■ **WORK TASK**
Within the records below, reproduce without change the lines from the line that has "NTC3: 10k (GND, SIG4) -> 10k (GND, VCC)" through the line that has "L1: 33mH (N6, N7) -> none", and only those.

■ **Structured diff data**
========================================
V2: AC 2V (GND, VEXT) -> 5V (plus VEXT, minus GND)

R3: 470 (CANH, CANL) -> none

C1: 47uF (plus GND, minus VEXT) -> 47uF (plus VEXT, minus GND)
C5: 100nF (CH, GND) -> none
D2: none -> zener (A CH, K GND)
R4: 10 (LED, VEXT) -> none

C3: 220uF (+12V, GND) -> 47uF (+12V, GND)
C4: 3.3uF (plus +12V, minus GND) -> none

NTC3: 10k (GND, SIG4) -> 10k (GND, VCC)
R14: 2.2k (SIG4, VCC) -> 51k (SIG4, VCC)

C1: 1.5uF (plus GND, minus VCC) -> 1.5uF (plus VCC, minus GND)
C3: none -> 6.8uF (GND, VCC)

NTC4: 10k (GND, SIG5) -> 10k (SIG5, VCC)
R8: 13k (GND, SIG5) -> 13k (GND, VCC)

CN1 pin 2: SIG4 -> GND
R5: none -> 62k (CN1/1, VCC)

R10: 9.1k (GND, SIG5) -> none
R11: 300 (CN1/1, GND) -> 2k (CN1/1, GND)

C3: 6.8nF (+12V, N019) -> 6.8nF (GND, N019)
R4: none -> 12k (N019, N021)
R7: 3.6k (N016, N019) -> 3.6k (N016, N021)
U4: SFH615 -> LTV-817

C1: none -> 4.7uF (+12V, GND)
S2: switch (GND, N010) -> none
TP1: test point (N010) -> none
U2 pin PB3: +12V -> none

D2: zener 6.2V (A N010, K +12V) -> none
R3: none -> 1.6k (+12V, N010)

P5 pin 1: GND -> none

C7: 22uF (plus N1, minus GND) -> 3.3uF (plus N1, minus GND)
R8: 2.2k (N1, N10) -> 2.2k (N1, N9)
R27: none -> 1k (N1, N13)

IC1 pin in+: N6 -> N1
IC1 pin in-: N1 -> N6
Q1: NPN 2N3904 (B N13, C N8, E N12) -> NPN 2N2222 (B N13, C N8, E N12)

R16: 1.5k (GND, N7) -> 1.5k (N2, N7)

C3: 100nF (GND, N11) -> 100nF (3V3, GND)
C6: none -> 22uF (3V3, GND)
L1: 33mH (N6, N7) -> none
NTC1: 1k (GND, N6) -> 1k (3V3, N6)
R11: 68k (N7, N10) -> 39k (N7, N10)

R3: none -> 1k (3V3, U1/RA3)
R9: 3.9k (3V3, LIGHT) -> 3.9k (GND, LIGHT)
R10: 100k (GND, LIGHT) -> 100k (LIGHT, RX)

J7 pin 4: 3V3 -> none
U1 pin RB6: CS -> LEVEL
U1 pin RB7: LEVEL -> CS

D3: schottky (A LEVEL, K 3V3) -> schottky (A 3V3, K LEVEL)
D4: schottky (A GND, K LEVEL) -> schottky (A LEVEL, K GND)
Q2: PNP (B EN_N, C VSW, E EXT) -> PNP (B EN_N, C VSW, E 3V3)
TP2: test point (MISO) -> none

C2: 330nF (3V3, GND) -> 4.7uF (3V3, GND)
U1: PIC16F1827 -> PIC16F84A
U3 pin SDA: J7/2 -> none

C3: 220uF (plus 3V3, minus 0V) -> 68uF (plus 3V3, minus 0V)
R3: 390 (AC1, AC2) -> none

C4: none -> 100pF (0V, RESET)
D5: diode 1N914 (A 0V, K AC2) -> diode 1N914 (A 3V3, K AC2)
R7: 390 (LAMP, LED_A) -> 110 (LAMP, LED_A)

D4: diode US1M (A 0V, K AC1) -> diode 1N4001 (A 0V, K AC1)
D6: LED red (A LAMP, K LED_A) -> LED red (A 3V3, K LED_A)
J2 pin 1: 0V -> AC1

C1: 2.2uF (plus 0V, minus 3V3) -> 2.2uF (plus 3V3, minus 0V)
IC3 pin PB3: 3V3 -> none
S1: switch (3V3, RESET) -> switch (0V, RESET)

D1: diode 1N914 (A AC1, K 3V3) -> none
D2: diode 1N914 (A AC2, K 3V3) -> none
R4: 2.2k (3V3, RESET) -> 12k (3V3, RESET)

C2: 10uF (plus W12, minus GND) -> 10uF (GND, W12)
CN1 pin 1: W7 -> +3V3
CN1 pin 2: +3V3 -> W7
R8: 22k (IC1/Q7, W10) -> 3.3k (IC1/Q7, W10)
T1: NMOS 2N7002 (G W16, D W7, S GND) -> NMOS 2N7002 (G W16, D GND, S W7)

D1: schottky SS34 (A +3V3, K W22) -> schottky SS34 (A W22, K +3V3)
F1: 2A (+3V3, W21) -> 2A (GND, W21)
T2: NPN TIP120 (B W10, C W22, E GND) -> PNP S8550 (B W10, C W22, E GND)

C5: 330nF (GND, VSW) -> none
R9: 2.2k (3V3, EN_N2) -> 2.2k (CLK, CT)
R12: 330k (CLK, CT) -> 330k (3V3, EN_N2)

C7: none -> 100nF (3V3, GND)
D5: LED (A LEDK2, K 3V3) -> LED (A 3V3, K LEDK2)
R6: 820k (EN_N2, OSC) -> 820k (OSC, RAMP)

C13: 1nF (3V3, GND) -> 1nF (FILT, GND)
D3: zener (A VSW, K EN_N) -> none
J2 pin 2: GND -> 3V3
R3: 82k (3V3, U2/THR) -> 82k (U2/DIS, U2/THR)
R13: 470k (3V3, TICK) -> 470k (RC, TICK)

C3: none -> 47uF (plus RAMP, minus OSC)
========================================
■ **PROBLEM SOLUTION**
NTC3: 10k (GND, SIG4) -> 10k (GND, VCC)
R14: 2.2k (SIG4, VCC) -> 51k (SIG4, VCC)

C1: 1.5uF (plus GND, minus VCC) -> 1.5uF (plus VCC, minus GND)
C3: none -> 6.8uF (GND, VCC)

NTC4: 10k (GND, SIG5) -> 10k (SIG5, VCC)
R8: 13k (GND, SIG5) -> 13k (GND, VCC)

CN1 pin 2: SIG4 -> GND
R5: none -> 62k (CN1/1, VCC)

R10: 9.1k (GND, SIG5) -> none
R11: 300 (CN1/1, GND) -> 2k (CN1/1, GND)

C3: 6.8nF (+12V, N019) -> 6.8nF (GND, N019)
R4: none -> 12k (N019, N021)
R7: 3.6k (N016, N019) -> 3.6k (N016, N021)
U4: SFH615 -> LTV-817

C1: none -> 4.7uF (+12V, GND)
S2: switch (GND, N010) -> none
TP1: test point (N010) -> none
U2 pin PB3: +12V -> none

D2: zener 6.2V (A N010, K +12V) -> none
R3: none -> 1.6k (+12V, N010)

P5 pin 1: GND -> none

C7: 22uF (plus N1, minus GND) -> 3.3uF (plus N1, minus GND)
R8: 2.2k (N1, N10) -> 2.2k (N1, N9)
R27: none -> 1k (N1, N13)

IC1 pin in+: N6 -> N1
IC1 pin in-: N1 -> N6
Q1: NPN 2N3904 (B N13, C N8, E N12) -> NPN 2N2222 (B N13, C N8, E N12)

R16: 1.5k (GND, N7) -> 1.5k (N2, N7)

C3: 100nF (GND, N11) -> 100nF (3V3, GND)
C6: none -> 22uF (3V3, GND)
L1: 33mH (N6, N7) -> none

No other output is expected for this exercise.